Task item = Transcribe the records below exactly as they appear, omitting any pictures.

Coordinate-based object records
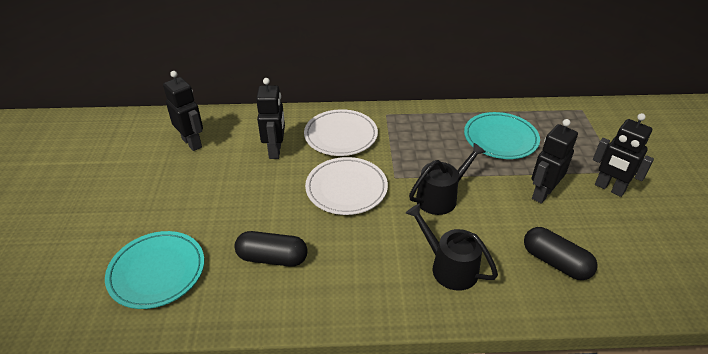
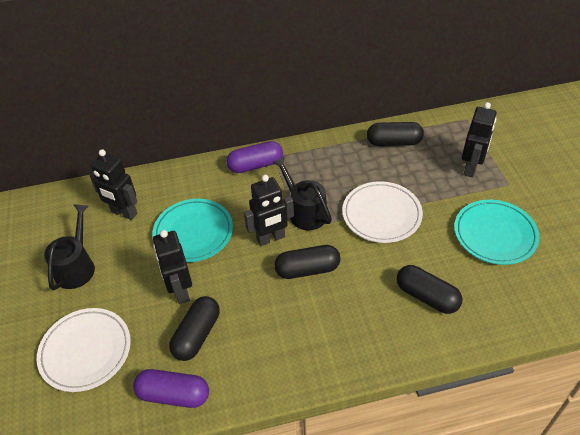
black capsule: 2 -> 4
purple capsule: 0 -> 2

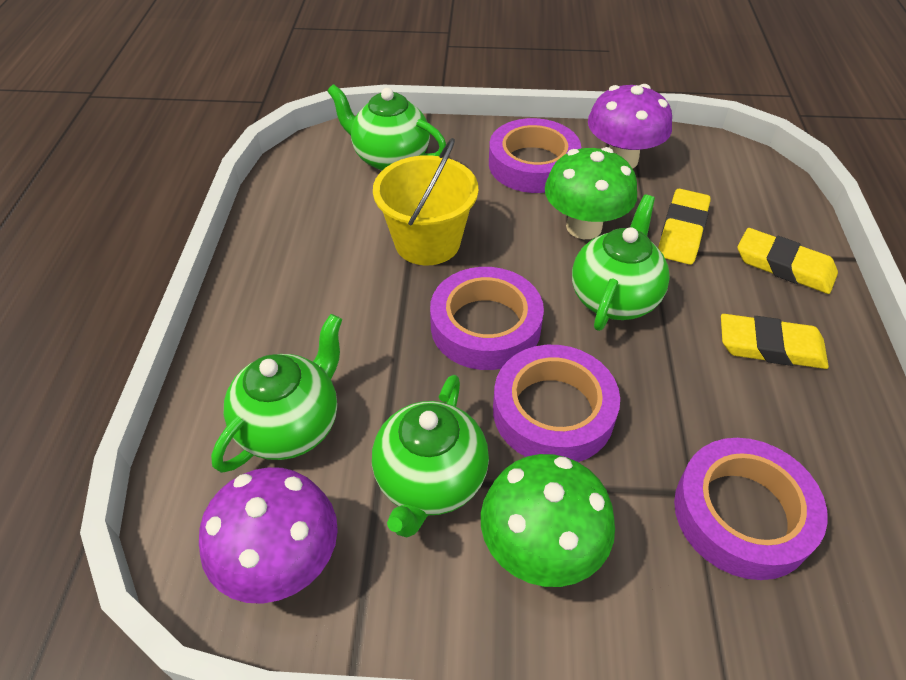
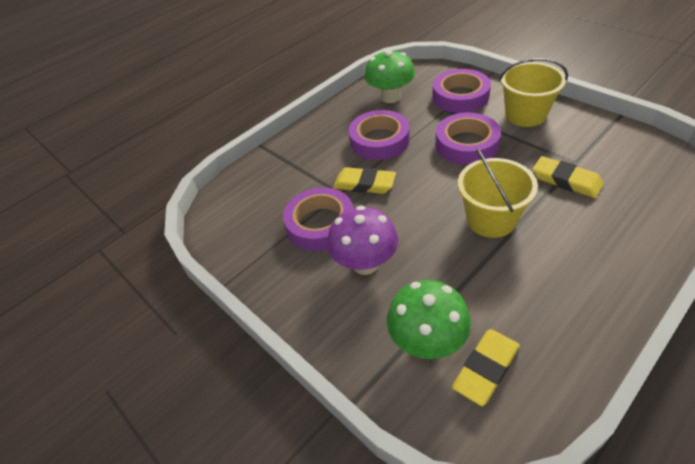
green teapot: 4 -> 0
purple mushroom: 2 -> 1
yellow bucket: 1 -> 2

Written response =
black capsule: 2 -> 4
purple capsule: 0 -> 2

green teapot: 4 -> 0
purple mushroom: 2 -> 1
yellow bucket: 1 -> 2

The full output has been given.